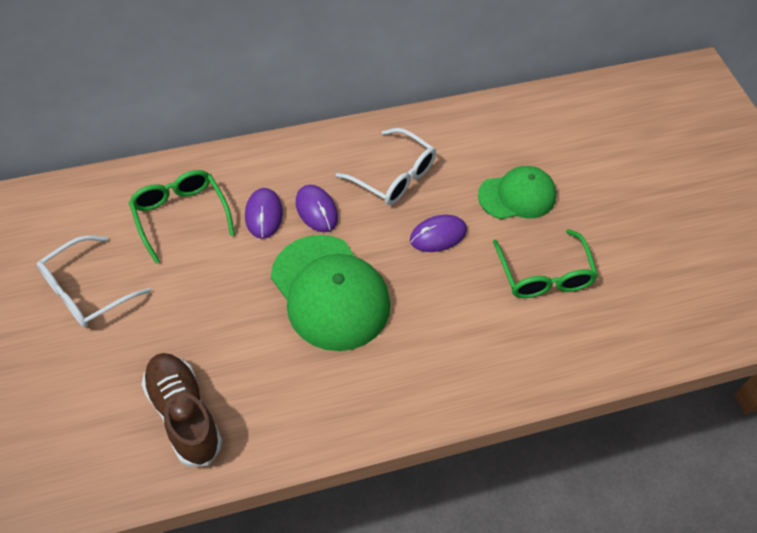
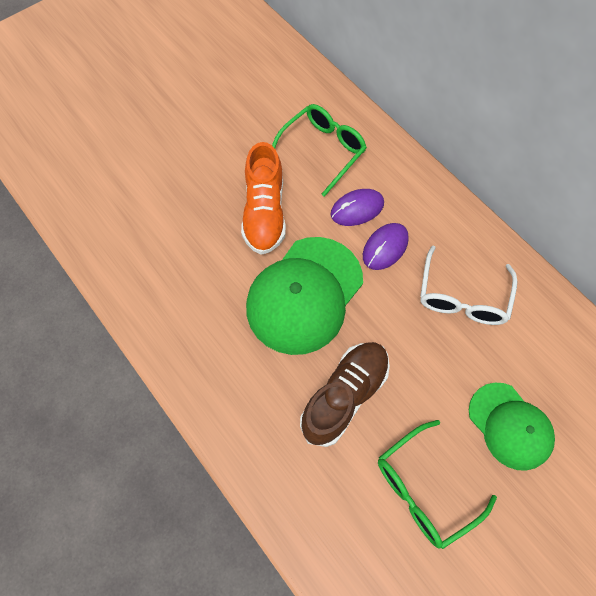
camera: 70 degrees right, 10 degrees up
(86, 291) = (223, 124): white glasses -> none
(184, 415) = (146, 238): brown shoe -> brown shoe (344, 396)
(221, 292) = (264, 212): none -> orange shoe
(438, 235) = (415, 364): purple mouse -> none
= = = = =
What you need to do: Which lines of the records above contain the word "none"? Report each one in full.

Solved exercise:
(86, 291) = (223, 124): white glasses -> none
(221, 292) = (264, 212): none -> orange shoe
(438, 235) = (415, 364): purple mouse -> none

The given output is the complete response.